(Material shown):
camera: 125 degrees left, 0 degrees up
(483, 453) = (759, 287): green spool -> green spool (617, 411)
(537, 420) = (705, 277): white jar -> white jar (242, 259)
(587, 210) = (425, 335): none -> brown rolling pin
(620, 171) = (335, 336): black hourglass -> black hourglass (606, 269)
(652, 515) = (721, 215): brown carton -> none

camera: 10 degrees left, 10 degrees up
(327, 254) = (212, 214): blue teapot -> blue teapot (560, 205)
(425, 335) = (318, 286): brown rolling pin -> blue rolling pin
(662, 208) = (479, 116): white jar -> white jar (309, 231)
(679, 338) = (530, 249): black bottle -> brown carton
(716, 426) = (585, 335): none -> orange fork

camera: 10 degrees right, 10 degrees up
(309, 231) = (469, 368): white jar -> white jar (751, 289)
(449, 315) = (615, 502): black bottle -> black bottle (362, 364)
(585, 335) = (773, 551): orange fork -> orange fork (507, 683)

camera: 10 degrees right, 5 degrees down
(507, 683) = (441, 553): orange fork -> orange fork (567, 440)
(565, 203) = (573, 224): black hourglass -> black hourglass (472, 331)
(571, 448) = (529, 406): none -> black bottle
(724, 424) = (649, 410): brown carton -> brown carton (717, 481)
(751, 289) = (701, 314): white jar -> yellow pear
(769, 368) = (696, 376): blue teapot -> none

==

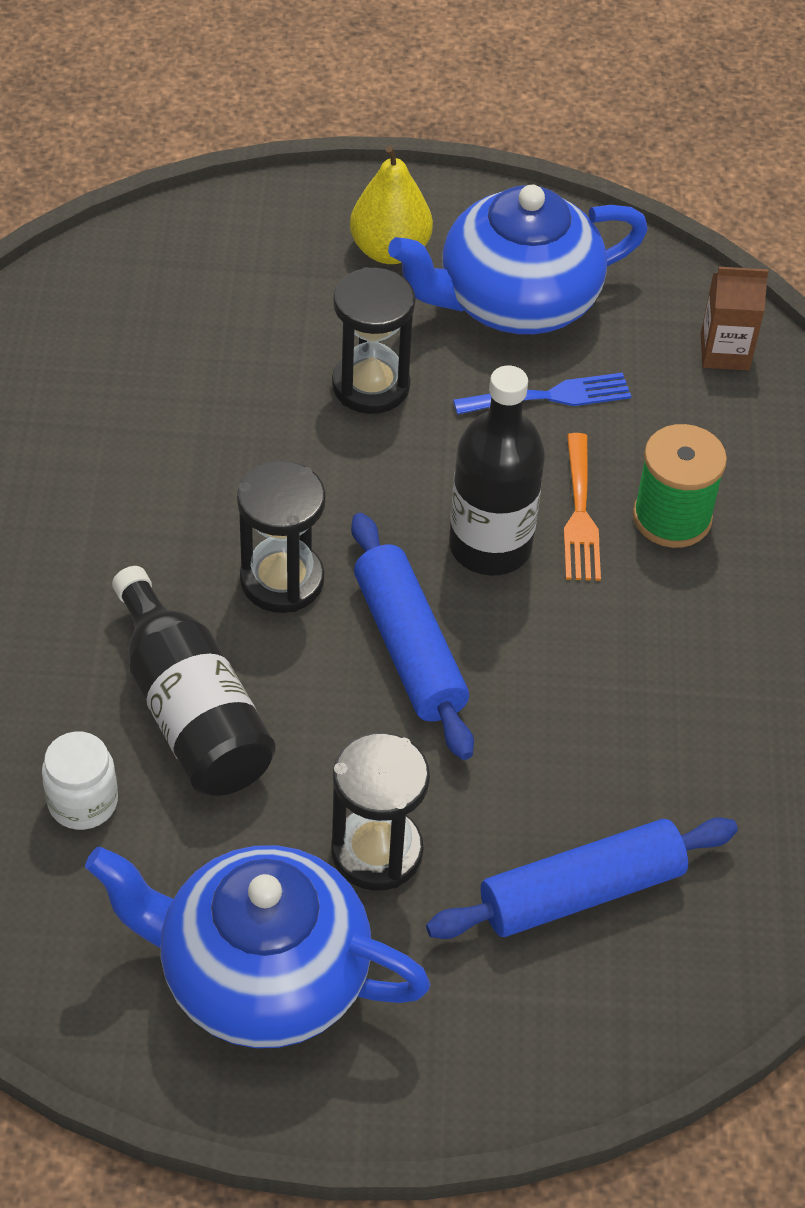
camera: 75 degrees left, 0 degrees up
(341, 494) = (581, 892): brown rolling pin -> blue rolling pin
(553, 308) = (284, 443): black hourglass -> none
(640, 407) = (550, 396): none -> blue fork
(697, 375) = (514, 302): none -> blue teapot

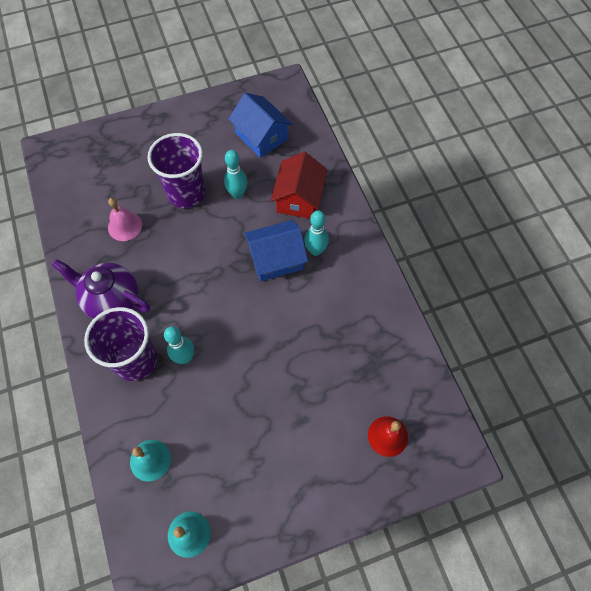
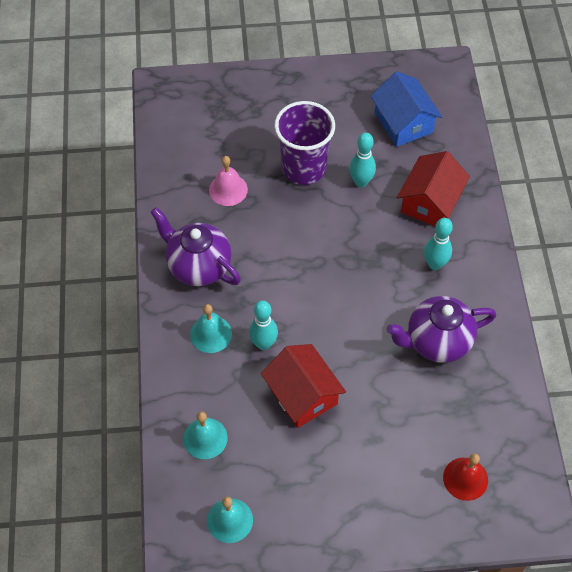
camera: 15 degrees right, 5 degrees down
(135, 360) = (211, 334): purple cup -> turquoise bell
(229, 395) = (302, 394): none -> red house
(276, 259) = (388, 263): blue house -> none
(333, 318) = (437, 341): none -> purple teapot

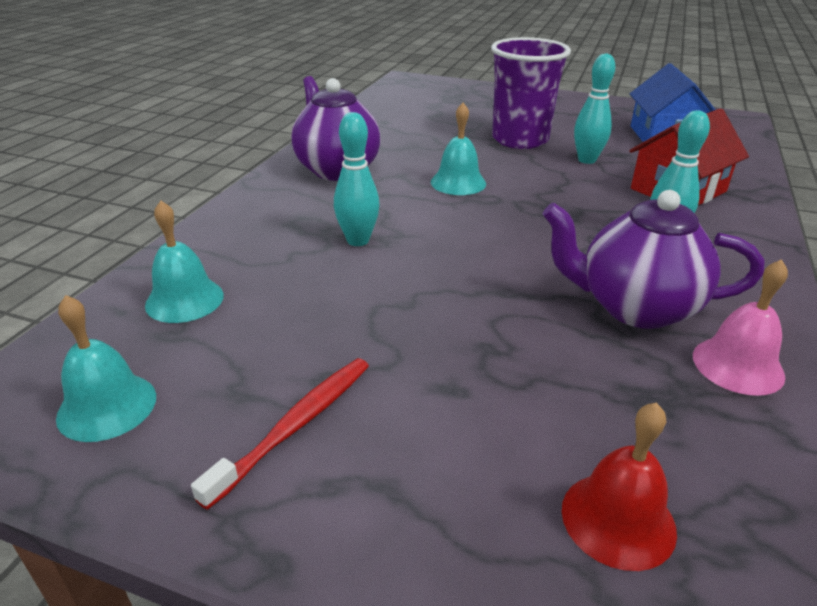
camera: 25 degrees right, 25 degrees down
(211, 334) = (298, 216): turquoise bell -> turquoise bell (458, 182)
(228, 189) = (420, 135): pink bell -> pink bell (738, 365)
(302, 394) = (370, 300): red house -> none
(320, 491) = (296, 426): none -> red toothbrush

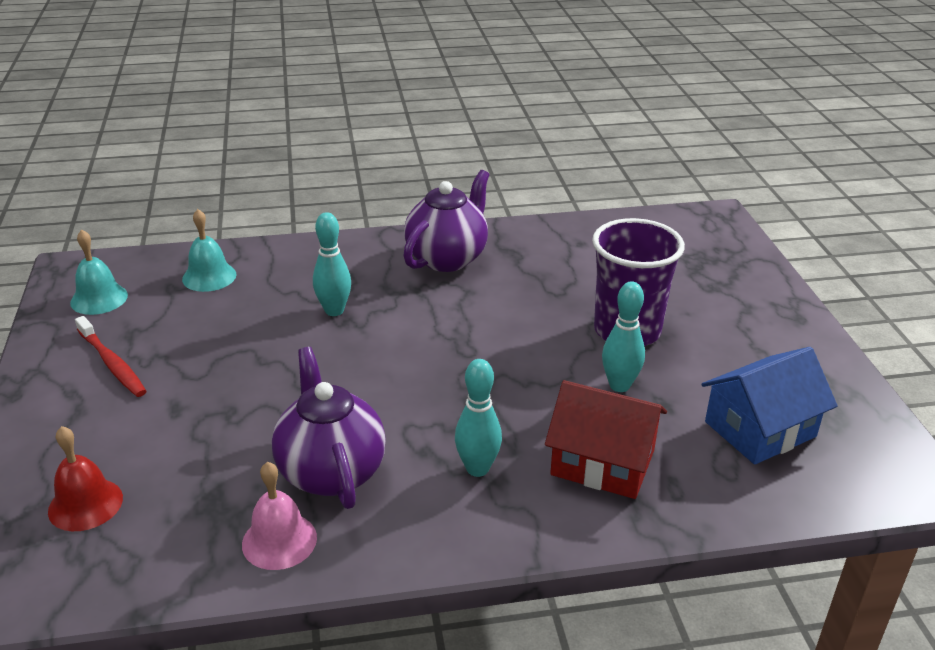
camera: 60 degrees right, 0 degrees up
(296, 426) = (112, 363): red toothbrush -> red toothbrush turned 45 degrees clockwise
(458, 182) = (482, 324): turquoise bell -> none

(Request):
Would you print exactly and only the lines of the material above that run from the line with "(537, 420) = (705, 277): white" through the line with "(769, 368) = (696, 376): blue teapot -> none", both included?

(Exercise result):
(537, 420) = (705, 277): white jar -> white jar (242, 259)
(587, 210) = (425, 335): none -> brown rolling pin
(620, 171) = (335, 336): black hourglass -> black hourglass (606, 269)
(652, 515) = (721, 215): brown carton -> none

camera: 10 degrees left, 10 degrees up
(327, 254) = (212, 214): blue teapot -> blue teapot (560, 205)
(425, 335) = (318, 286): brown rolling pin -> blue rolling pin
(662, 208) = (479, 116): white jar -> white jar (309, 231)
(679, 338) = (530, 249): black bottle -> brown carton
(716, 426) = (585, 335): none -> orange fork

camera: 10 degrees right, 10 degrees up
(309, 231) = (469, 368): white jar -> white jar (751, 289)
(449, 315) = (615, 502): black bottle -> black bottle (362, 364)
(585, 335) = (773, 551): orange fork -> orange fork (507, 683)

camera: 10 degrees right, 5 degrees down
(507, 683) = (441, 553): orange fork -> orange fork (567, 440)
(565, 203) = (573, 224): black hourglass -> black hourglass (472, 331)
(571, 448) = (529, 406): none -> black bottle
(724, 424) = (649, 410): brown carton -> brown carton (717, 481)
(751, 289) = (701, 314): white jar -> yellow pear
(769, 368) = (696, 376): blue teapot -> none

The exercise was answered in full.